WHAT THIS TASK INVOLVES:
Copy the listing below in full and skip every picture.

┌─ DATASET RECORDS

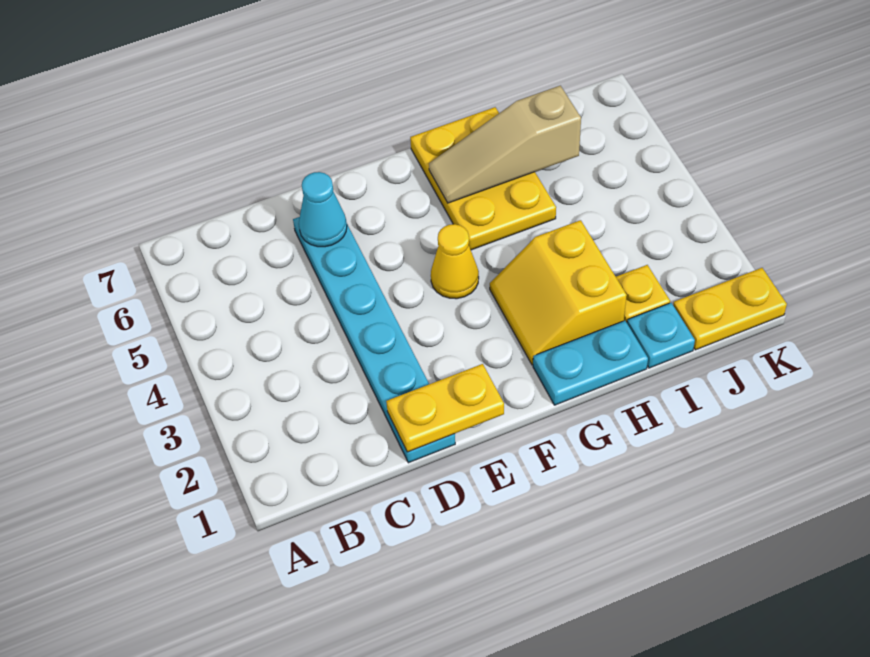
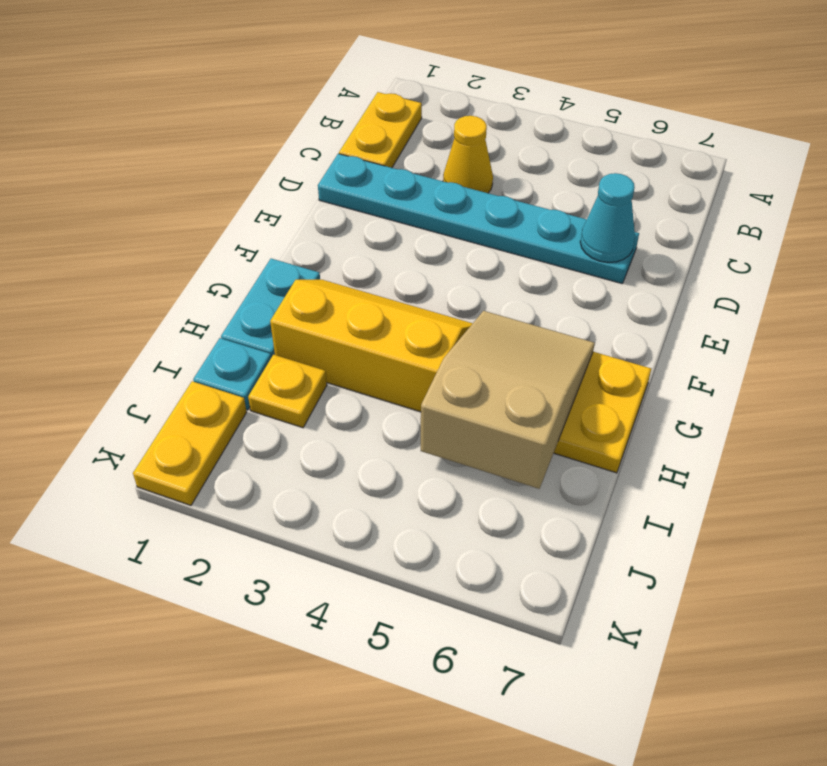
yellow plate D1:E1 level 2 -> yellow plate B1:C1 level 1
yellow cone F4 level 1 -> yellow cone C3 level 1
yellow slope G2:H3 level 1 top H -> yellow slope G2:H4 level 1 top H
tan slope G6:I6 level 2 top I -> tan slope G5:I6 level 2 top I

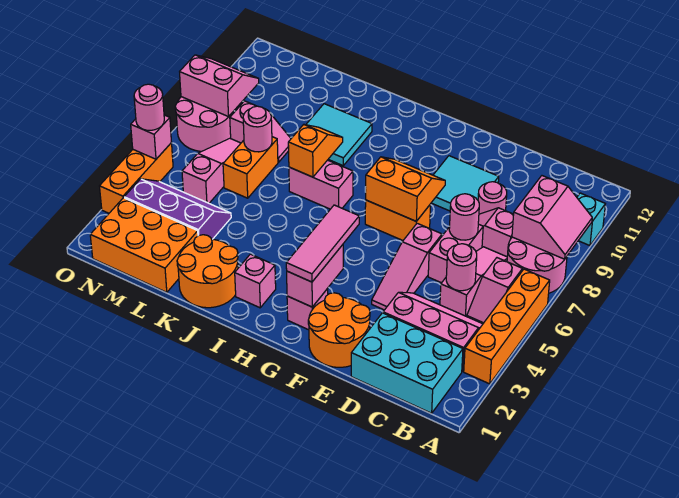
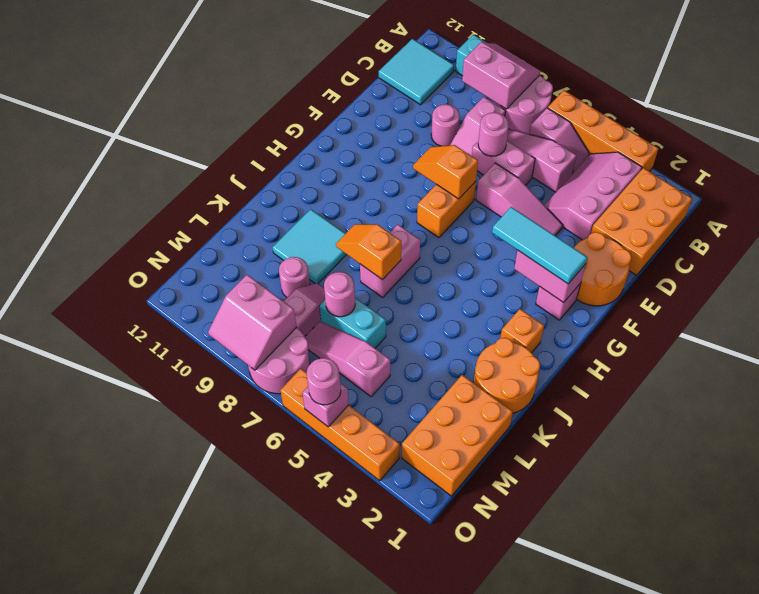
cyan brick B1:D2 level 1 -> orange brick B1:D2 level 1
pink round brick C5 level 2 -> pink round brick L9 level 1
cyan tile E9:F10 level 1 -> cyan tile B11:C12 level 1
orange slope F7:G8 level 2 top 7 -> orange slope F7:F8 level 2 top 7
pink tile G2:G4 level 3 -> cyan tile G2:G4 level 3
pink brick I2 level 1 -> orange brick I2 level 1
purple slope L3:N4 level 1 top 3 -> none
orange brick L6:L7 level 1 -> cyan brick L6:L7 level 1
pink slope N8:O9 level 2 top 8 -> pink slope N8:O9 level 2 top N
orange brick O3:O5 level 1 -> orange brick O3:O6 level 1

└─

ANSWER TO THIS TASK:
yellow plate D1:E1 level 2 -> yellow plate B1:C1 level 1
yellow cone F4 level 1 -> yellow cone C3 level 1
yellow slope G2:H3 level 1 top H -> yellow slope G2:H4 level 1 top H
tan slope G6:I6 level 2 top I -> tan slope G5:I6 level 2 top I

cyan brick B1:D2 level 1 -> orange brick B1:D2 level 1
pink round brick C5 level 2 -> pink round brick L9 level 1
cyan tile E9:F10 level 1 -> cyan tile B11:C12 level 1
orange slope F7:G8 level 2 top 7 -> orange slope F7:F8 level 2 top 7
pink tile G2:G4 level 3 -> cyan tile G2:G4 level 3
pink brick I2 level 1 -> orange brick I2 level 1
purple slope L3:N4 level 1 top 3 -> none
orange brick L6:L7 level 1 -> cyan brick L6:L7 level 1
pink slope N8:O9 level 2 top 8 -> pink slope N8:O9 level 2 top N
orange brick O3:O5 level 1 -> orange brick O3:O6 level 1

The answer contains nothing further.